Exercise data:
════════
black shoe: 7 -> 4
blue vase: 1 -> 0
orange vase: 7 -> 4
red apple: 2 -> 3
════════
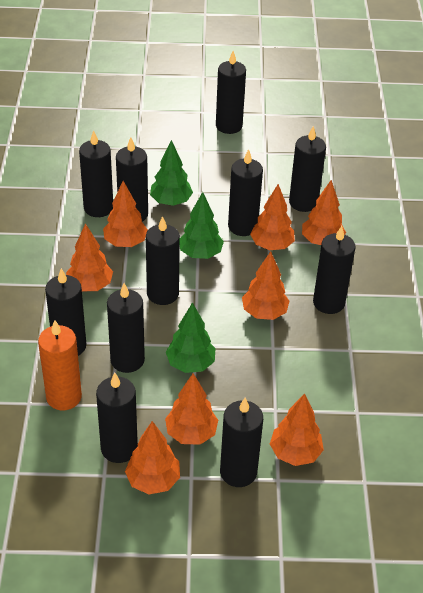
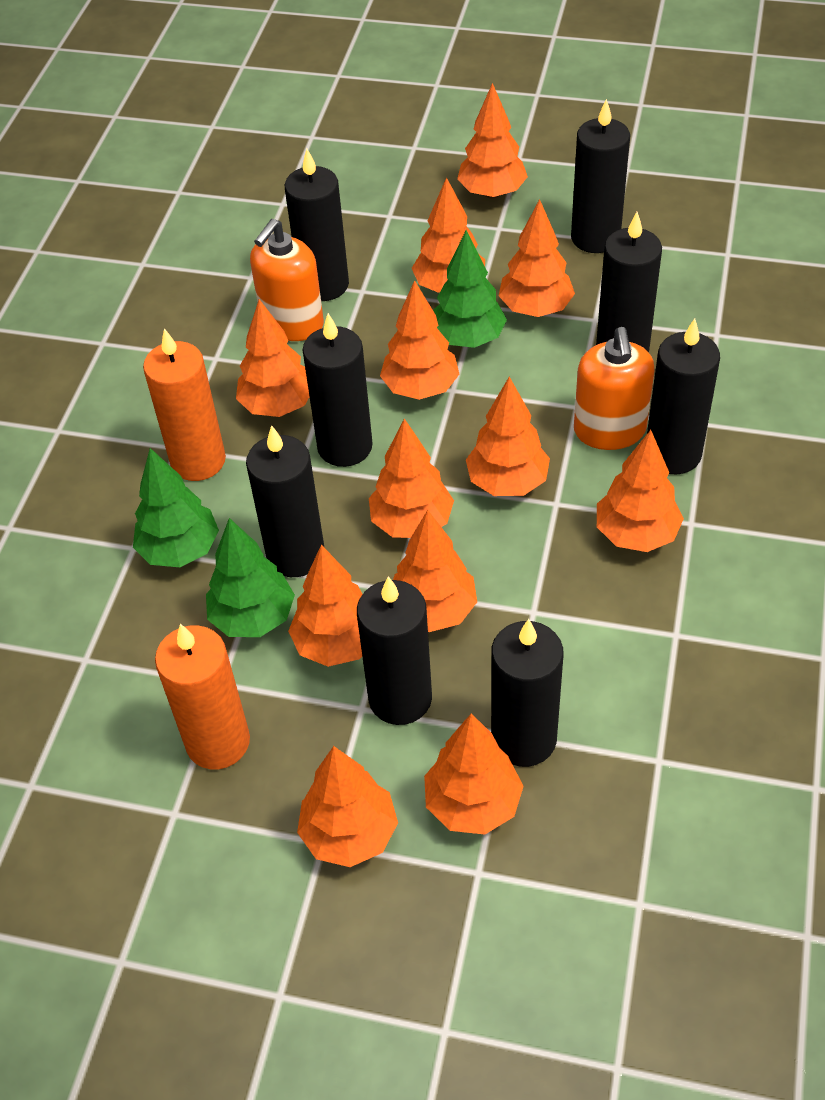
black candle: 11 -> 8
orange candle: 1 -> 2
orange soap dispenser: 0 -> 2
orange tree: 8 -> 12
════════
Problem: Out of the data above, set down the lines from the one with "black shoe: 7 -> 4" to the one with "red apple: 2 -> 3", both included, exactly as written and with no additions.

Exercise result:
black shoe: 7 -> 4
blue vase: 1 -> 0
orange vase: 7 -> 4
red apple: 2 -> 3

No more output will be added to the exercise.